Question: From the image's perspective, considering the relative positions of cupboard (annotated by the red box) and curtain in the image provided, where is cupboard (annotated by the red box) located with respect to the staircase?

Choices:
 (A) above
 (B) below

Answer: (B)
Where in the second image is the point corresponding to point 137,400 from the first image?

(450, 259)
==
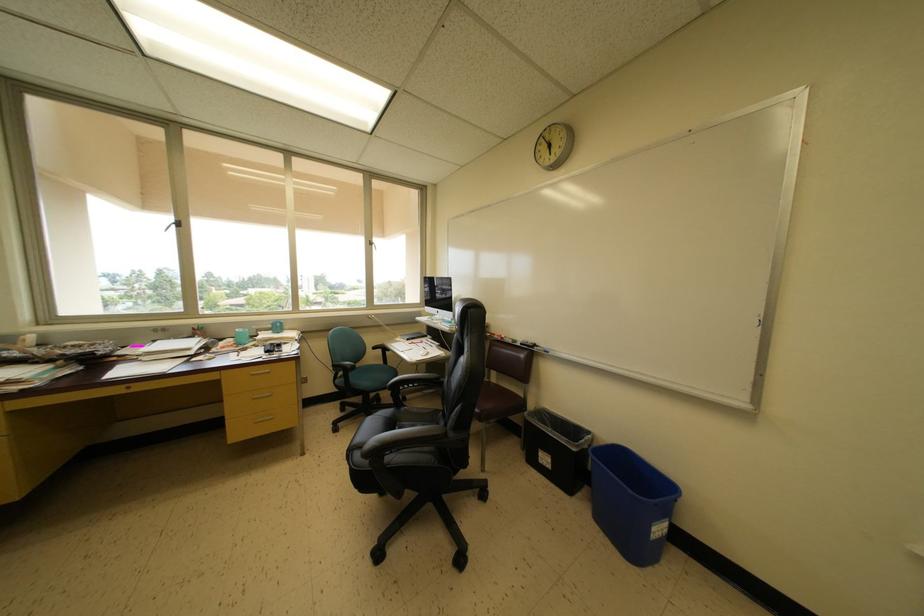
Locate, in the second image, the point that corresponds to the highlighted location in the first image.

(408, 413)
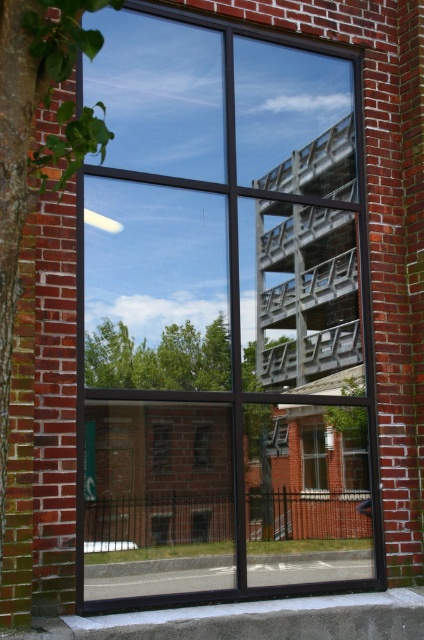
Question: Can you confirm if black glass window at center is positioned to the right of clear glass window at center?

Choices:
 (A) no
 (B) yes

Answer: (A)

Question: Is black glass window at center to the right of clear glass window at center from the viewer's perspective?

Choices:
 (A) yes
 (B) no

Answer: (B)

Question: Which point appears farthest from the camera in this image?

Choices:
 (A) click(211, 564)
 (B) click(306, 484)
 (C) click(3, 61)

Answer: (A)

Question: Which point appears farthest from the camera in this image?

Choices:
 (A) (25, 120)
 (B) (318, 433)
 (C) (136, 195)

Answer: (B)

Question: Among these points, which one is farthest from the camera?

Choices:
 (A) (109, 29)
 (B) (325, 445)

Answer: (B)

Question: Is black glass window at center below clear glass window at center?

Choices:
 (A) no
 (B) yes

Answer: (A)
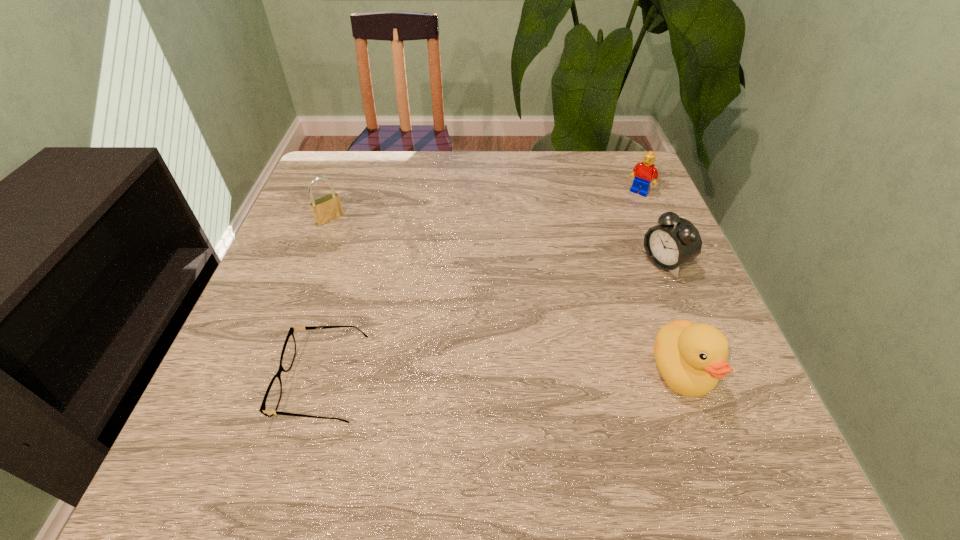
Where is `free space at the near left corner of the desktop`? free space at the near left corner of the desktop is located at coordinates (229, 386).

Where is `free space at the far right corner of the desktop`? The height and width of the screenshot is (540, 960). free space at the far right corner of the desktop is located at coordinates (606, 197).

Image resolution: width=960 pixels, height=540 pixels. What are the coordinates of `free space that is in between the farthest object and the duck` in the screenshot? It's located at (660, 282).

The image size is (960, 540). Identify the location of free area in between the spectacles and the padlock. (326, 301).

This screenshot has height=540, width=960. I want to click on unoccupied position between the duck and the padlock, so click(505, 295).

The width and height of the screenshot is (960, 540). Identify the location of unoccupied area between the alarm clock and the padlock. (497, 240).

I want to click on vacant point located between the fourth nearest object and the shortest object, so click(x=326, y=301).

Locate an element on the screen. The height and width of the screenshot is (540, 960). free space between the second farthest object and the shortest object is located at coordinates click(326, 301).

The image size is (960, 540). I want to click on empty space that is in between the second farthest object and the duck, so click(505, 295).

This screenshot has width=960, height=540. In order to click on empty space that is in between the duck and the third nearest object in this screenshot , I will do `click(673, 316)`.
...
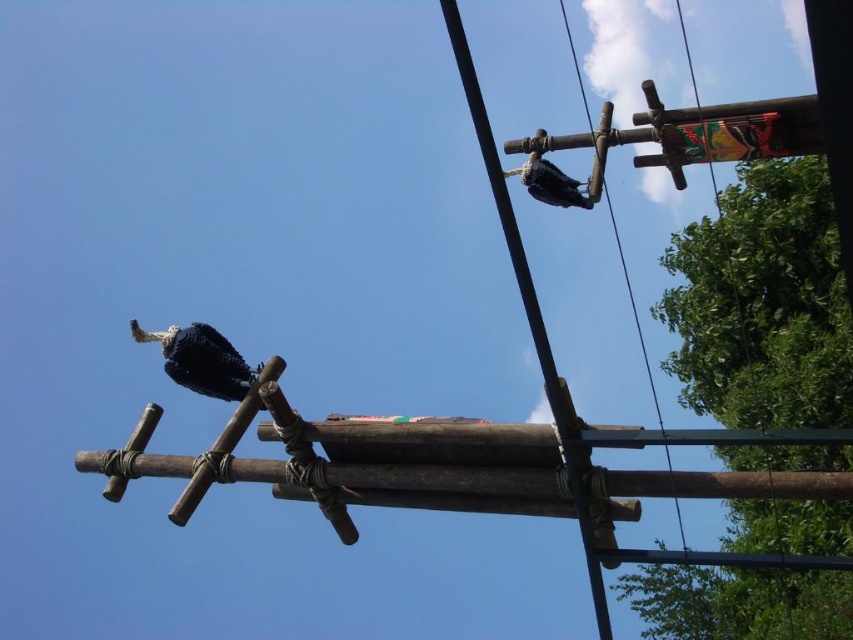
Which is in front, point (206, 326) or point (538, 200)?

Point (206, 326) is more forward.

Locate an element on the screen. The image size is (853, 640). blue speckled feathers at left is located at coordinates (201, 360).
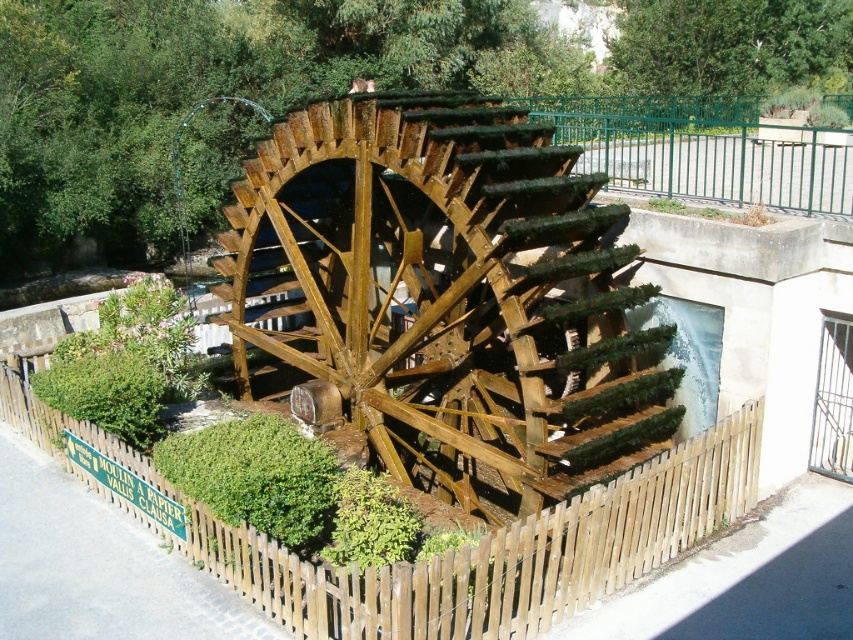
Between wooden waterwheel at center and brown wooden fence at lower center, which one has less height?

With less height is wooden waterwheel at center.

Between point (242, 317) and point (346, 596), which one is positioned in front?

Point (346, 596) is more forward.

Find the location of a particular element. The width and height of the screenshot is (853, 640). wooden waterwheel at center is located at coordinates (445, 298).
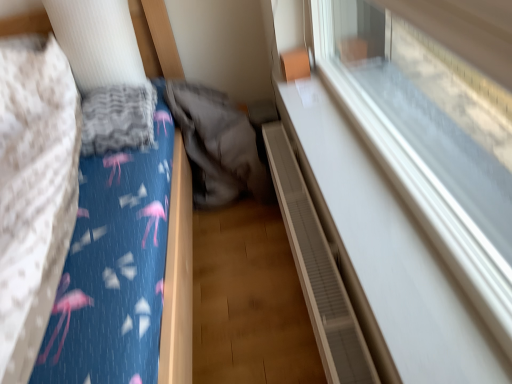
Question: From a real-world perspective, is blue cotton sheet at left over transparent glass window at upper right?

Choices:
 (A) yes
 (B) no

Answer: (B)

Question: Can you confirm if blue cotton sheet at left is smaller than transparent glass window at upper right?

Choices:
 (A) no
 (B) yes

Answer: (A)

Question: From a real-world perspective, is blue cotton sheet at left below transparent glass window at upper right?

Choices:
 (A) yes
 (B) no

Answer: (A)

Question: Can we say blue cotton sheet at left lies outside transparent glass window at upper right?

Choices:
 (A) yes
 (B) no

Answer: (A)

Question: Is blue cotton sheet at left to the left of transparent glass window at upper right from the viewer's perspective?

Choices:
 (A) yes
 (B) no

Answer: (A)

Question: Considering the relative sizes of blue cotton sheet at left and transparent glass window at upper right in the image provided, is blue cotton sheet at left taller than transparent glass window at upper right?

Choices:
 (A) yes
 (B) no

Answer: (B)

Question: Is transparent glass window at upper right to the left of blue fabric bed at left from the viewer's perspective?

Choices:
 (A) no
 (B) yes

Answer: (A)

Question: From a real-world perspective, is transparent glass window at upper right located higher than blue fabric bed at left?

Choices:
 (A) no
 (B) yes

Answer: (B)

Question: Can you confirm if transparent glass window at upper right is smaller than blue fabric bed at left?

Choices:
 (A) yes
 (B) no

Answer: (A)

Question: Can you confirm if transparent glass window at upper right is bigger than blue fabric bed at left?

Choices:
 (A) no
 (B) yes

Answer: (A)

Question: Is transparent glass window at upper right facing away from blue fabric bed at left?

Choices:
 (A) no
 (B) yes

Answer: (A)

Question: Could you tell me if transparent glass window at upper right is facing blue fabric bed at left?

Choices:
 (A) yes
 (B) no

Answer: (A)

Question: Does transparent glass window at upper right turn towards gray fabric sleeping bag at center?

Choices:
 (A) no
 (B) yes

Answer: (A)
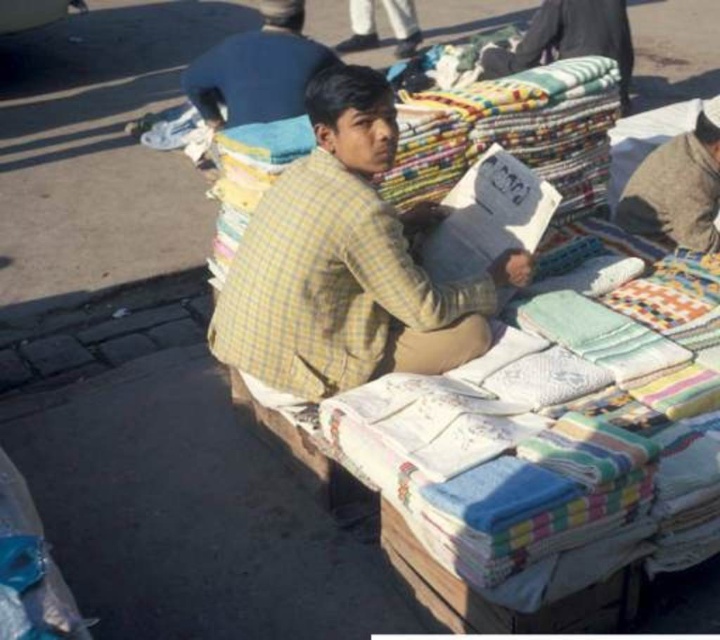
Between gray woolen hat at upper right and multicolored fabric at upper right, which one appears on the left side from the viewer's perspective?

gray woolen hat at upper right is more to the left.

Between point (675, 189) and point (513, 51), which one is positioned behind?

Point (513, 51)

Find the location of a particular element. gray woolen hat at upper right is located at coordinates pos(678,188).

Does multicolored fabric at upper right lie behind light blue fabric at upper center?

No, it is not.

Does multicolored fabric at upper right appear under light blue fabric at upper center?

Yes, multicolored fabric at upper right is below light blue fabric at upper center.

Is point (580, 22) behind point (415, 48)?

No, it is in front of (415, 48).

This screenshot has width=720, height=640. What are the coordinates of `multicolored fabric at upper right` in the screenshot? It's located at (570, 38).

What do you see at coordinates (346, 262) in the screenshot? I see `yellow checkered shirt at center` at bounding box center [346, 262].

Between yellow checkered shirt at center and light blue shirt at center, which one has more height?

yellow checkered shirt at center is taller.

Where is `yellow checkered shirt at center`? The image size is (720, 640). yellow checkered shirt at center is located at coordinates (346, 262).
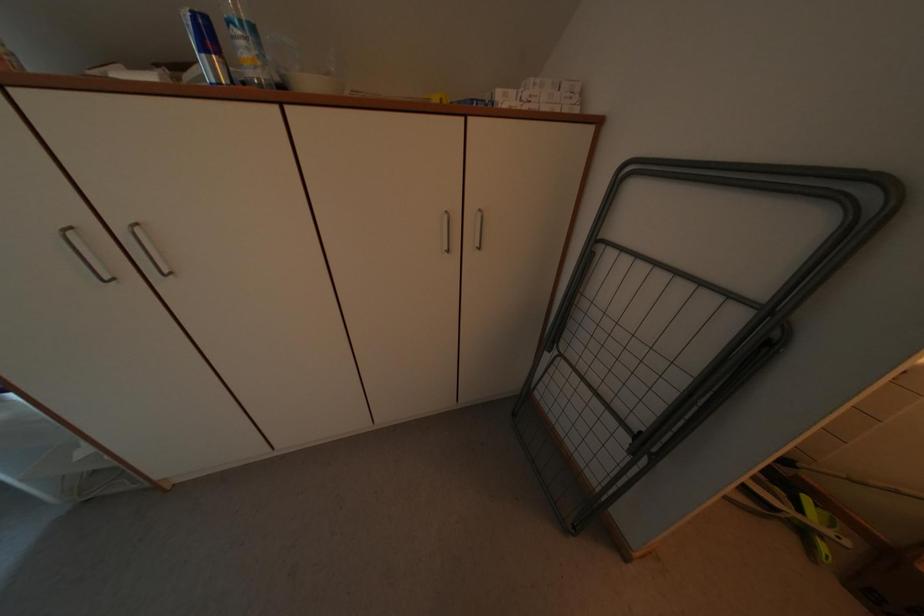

— TASK STATEMENT —
Retype the records above, starting with the line that contains "yellow checkered shirt at center is taller." and going on through the line that contains "coordinates (346, 262).", with both of those lines included.

— SOLUTION BELOW —
yellow checkered shirt at center is taller.

Where is `yellow checkered shirt at center`? The image size is (720, 640). yellow checkered shirt at center is located at coordinates (346, 262).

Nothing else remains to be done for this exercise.